* **Your objective**: In the records below, take the line containing "camera: 45 degrees left, 10 degrees down" and every line following it, and write them out exactly.

* **Before-and-after object lists**:

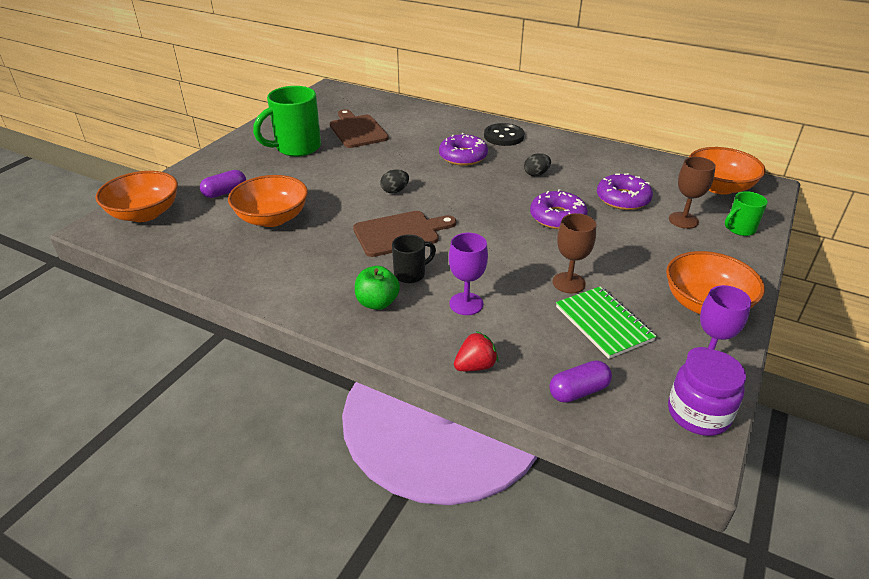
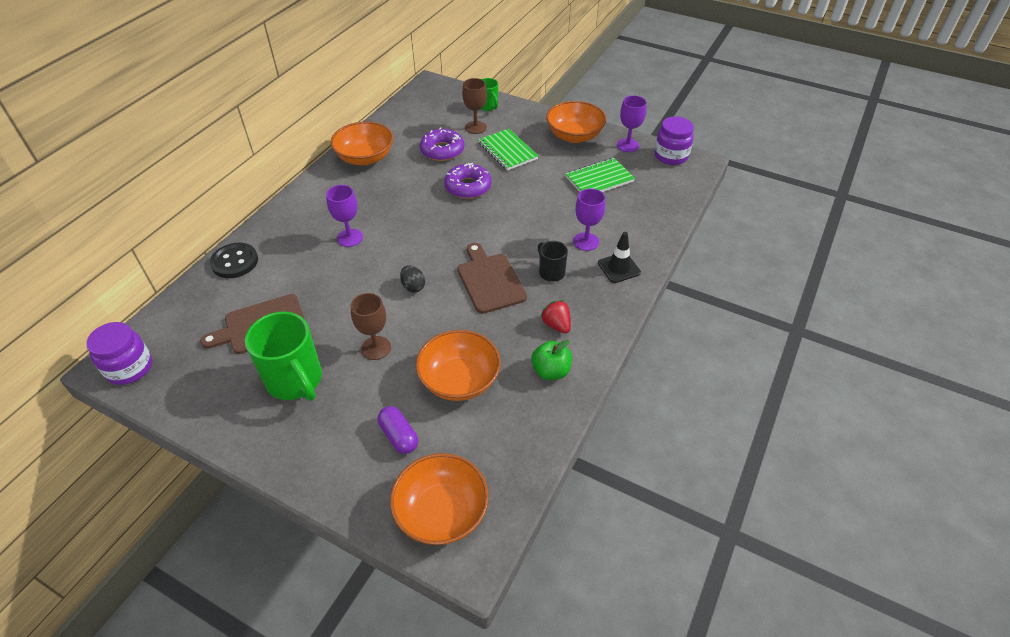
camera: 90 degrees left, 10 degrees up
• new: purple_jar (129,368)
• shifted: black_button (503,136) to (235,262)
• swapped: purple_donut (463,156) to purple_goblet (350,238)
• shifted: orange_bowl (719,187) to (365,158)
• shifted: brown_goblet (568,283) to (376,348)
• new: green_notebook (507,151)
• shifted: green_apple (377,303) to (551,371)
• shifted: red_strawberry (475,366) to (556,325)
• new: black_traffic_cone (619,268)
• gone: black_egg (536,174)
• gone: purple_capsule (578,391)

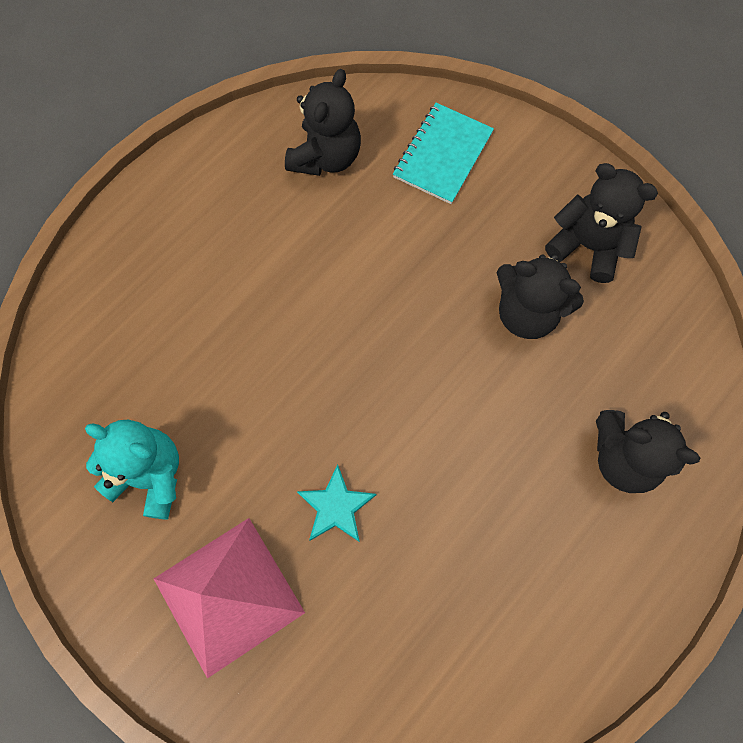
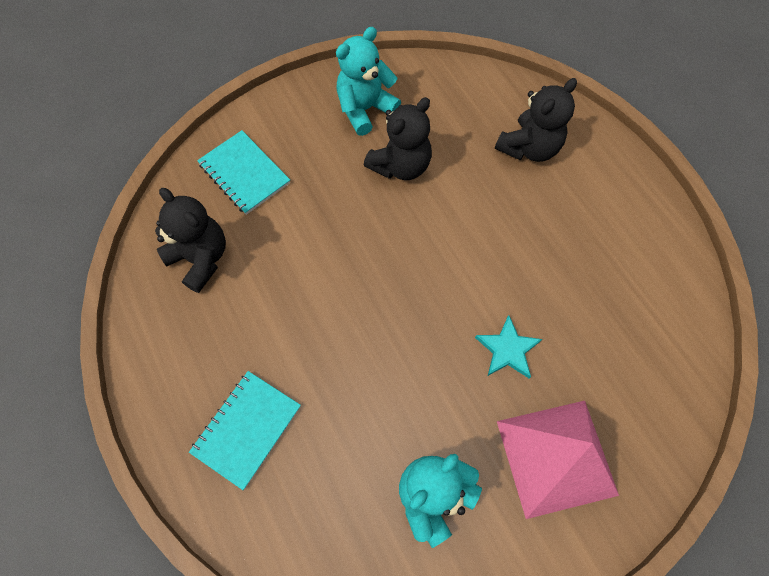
camera: 70 degrees left, 5 degrees down
• new: turquoise_notebook (247,429)
• repainted: black_teddy_bear (587,246) to turquoise_teddy_bear (365,109)

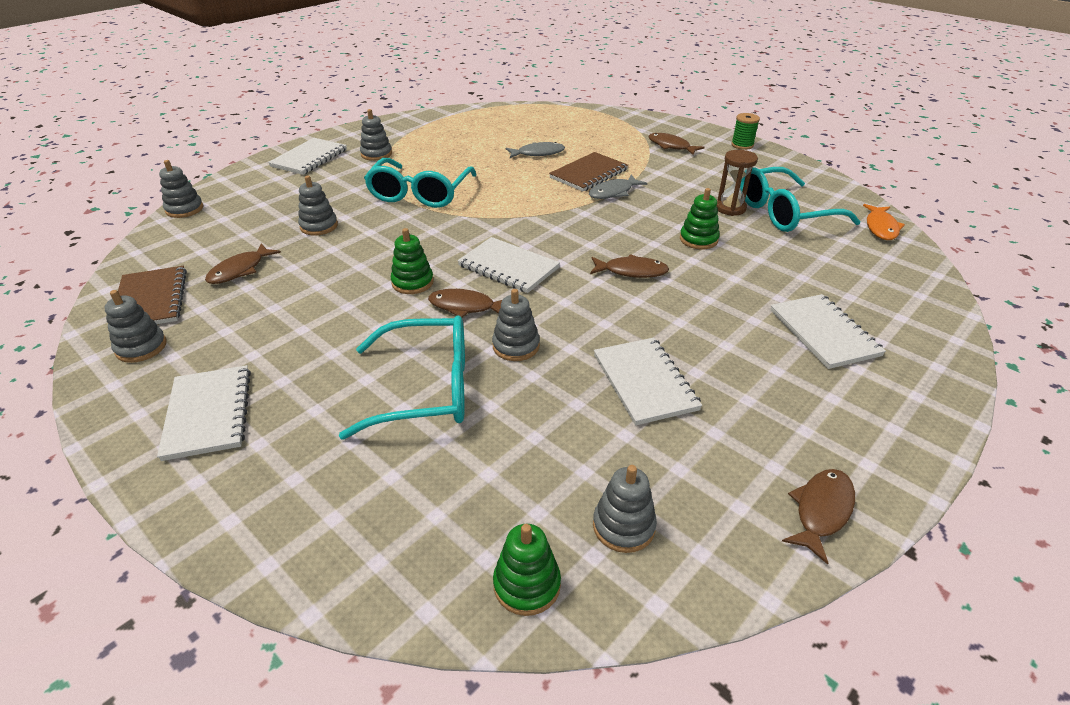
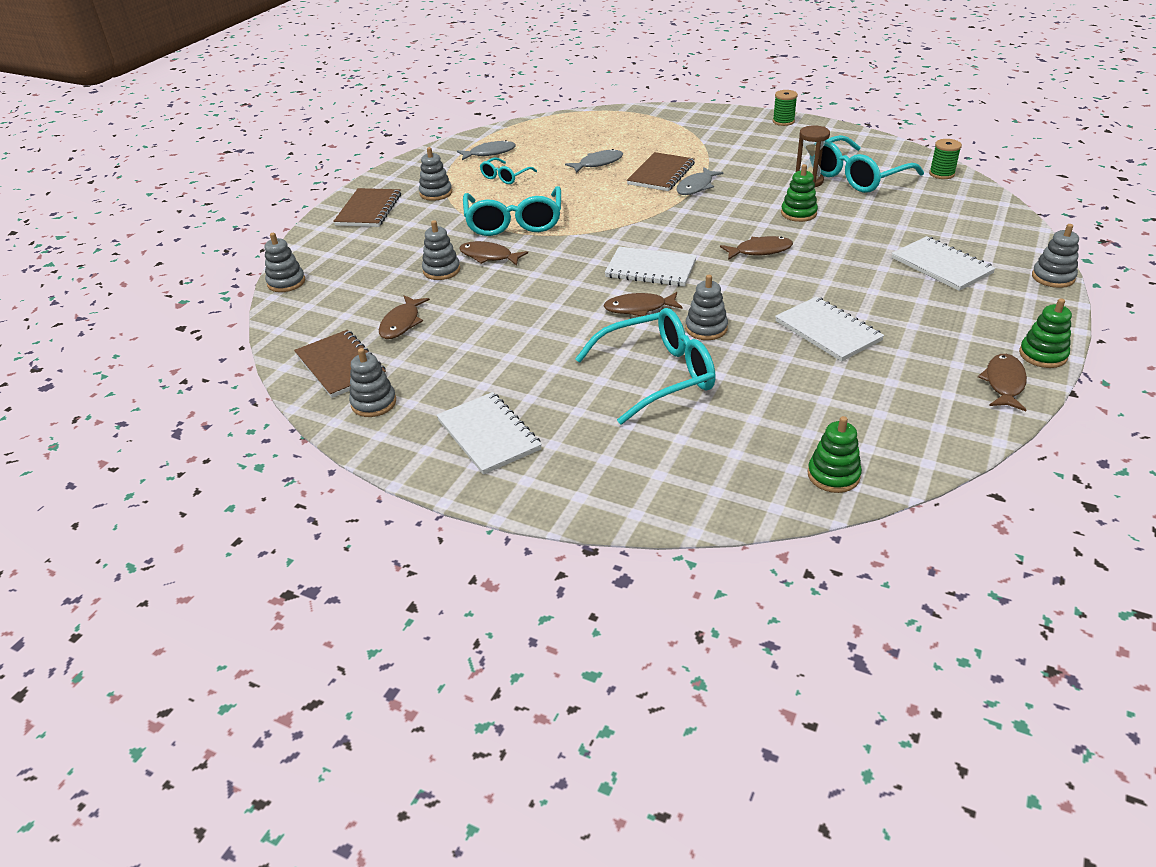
camera: 15 degrees left, 0 degrees up
• repainted: white_notebook (309,158) to brown_notebook (368,210)
• new: grey_fish (489,153)
• shifted: brown_fish (671,146) to (489,256)
• new: turquoise_glasses (505,177)
• swapped: orange_fish (881,227) to green_spool (941,174)
• shifted: green_stacking_toy (412,282) to (1042,355)
• shifted: grey_stacking_toy (623,526) to (1053,277)

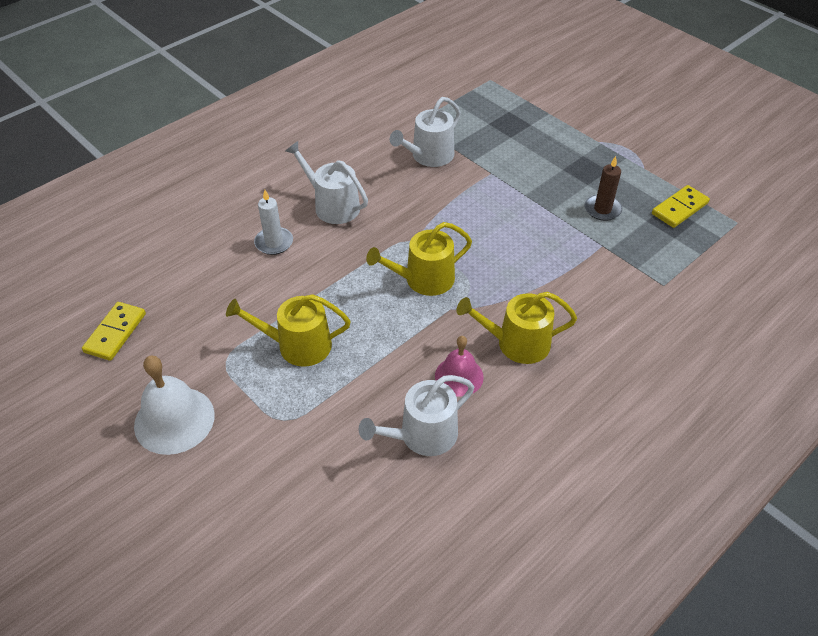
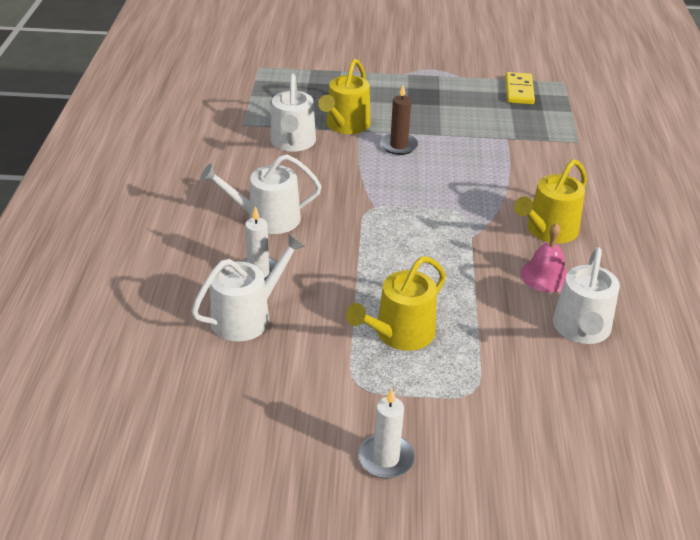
camera: 45 degrees left, 10 degrees down
• new: white_watering_can (247,316)
• shifted: yellow_watering_can (423,280) to (345,125)
• swapped: white_bell (174,420) to white_candle (386,458)
• shifted: brown_candle (602,209) to (398,146)
• gone: yellow_domino (115,333)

* **Your response**:
camera: 45 degrees left, 10 degrees down
• new: white_watering_can (247,316)
• shifted: yellow_watering_can (423,280) to (345,125)
• swapped: white_bell (174,420) to white_candle (386,458)
• shifted: brown_candle (602,209) to (398,146)
• gone: yellow_domino (115,333)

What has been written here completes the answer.